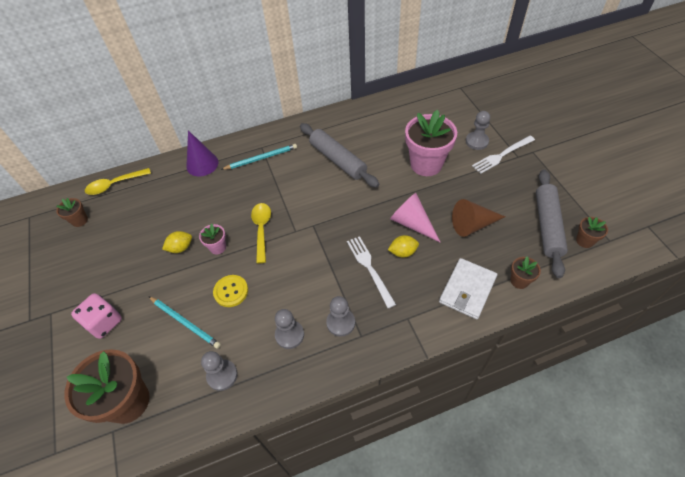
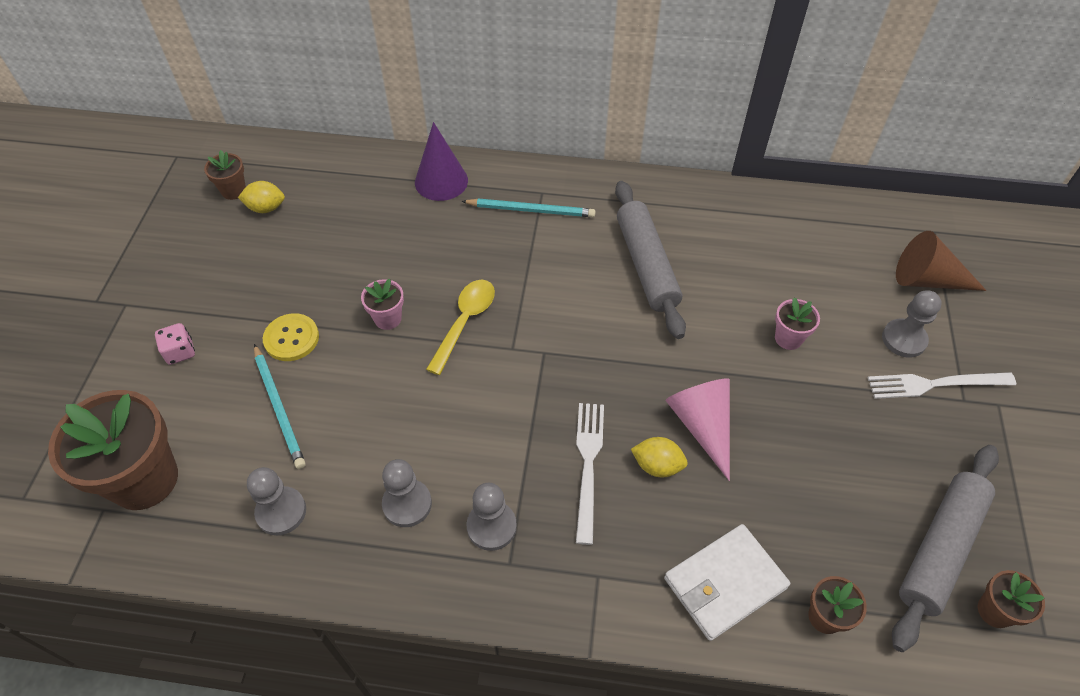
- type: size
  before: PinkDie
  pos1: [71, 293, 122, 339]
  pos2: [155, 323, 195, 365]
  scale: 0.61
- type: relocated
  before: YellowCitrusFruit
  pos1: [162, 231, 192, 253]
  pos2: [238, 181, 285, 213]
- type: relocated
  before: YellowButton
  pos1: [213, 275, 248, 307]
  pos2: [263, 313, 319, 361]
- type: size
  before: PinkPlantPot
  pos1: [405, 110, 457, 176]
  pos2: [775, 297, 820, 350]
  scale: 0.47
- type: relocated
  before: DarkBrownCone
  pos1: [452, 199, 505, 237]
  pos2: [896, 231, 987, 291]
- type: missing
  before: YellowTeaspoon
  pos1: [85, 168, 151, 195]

++++++++++++++++++++

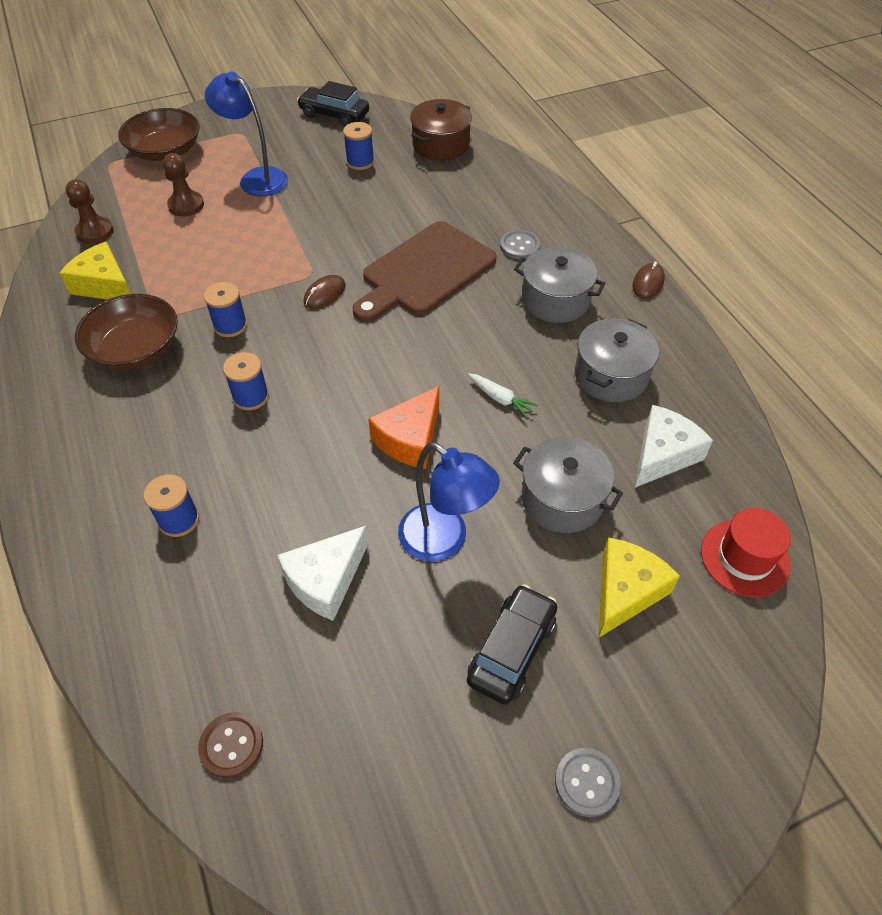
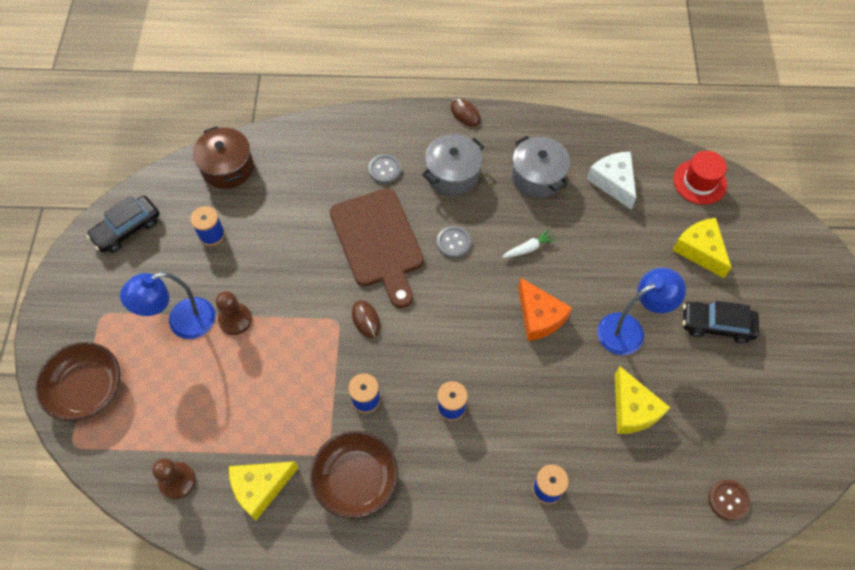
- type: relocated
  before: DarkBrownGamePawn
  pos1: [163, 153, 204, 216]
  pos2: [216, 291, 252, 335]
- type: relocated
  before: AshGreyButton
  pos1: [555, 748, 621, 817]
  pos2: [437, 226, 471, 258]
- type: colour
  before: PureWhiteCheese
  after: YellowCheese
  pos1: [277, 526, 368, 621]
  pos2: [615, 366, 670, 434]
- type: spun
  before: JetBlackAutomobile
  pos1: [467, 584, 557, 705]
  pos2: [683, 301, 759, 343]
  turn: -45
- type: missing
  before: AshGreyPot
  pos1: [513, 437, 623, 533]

++++++++++++++++++++

**PROMPT**
Looking at the data above, write out exactly the lines that start at the one containing "before: YellowCitrusFruit" and end at the one containing "pos1: [85, 168, 151, 195]"; include both and nothing beyond.

**REPLY TO THE EXERCISE**
  before: YellowCitrusFruit
  pos1: [162, 231, 192, 253]
  pos2: [238, 181, 285, 213]
- type: relocated
  before: YellowButton
  pos1: [213, 275, 248, 307]
  pos2: [263, 313, 319, 361]
- type: size
  before: PinkPlantPot
  pos1: [405, 110, 457, 176]
  pos2: [775, 297, 820, 350]
  scale: 0.47
- type: relocated
  before: DarkBrownCone
  pos1: [452, 199, 505, 237]
  pos2: [896, 231, 987, 291]
- type: missing
  before: YellowTeaspoon
  pos1: [85, 168, 151, 195]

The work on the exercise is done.